For the entries below, return the line holding "(823, 524) = (558, 504): yellow" together with all lines after it, unchanged, and leave every picture out.

[Opening Exercise data section]

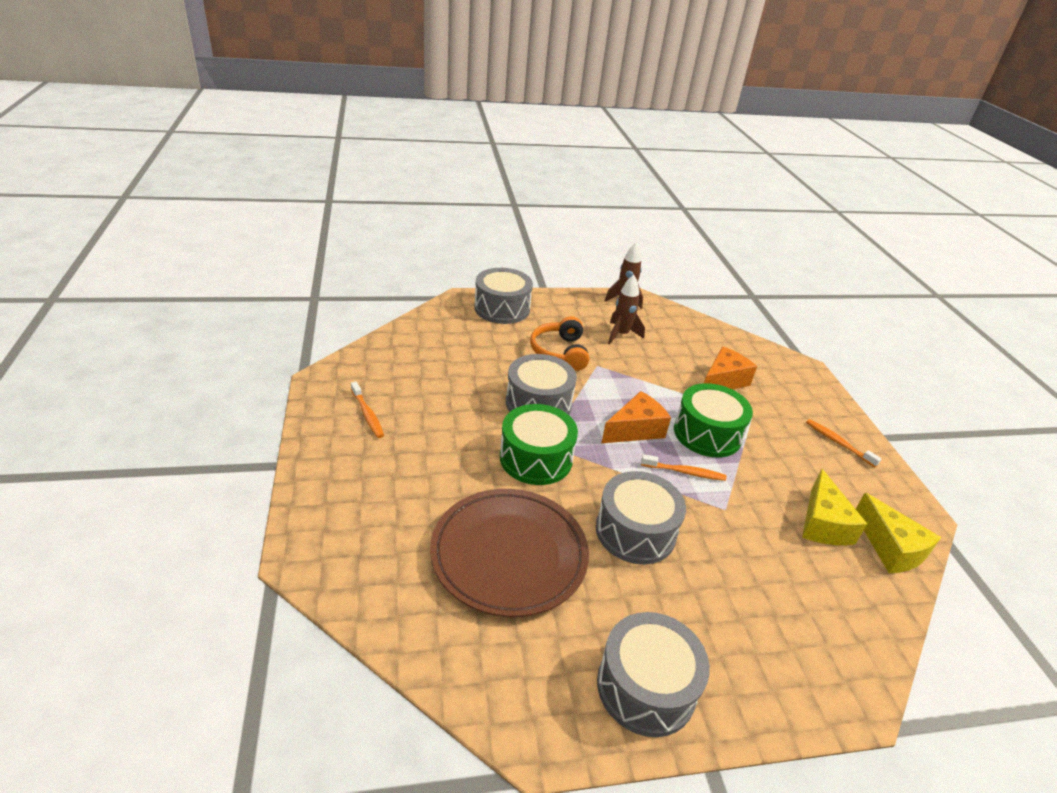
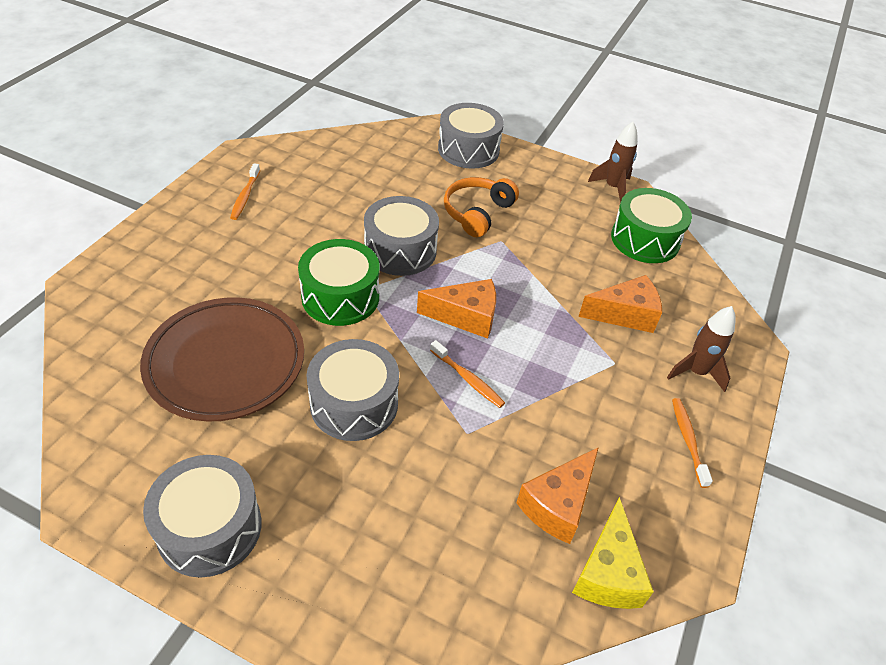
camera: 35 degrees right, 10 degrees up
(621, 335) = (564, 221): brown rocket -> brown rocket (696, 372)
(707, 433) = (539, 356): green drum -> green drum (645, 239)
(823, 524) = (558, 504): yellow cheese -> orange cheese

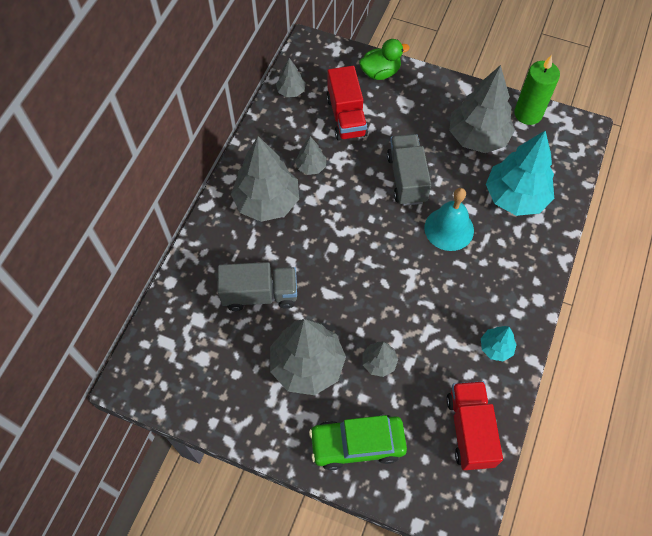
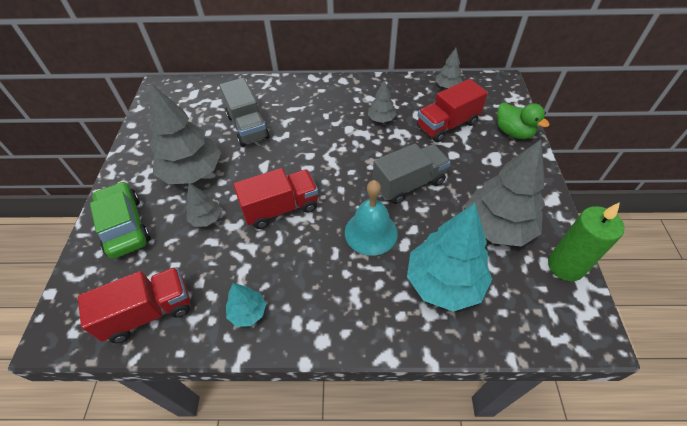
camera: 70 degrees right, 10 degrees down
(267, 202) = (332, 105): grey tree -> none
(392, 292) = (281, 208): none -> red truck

[Closing Exercise data section]

Response box ::
(823, 524) = (558, 504): yellow cheese -> orange cheese

camera: 70 degrees right, 10 degrees down
(267, 202) = (332, 105): grey tree -> none
(392, 292) = (281, 208): none -> red truck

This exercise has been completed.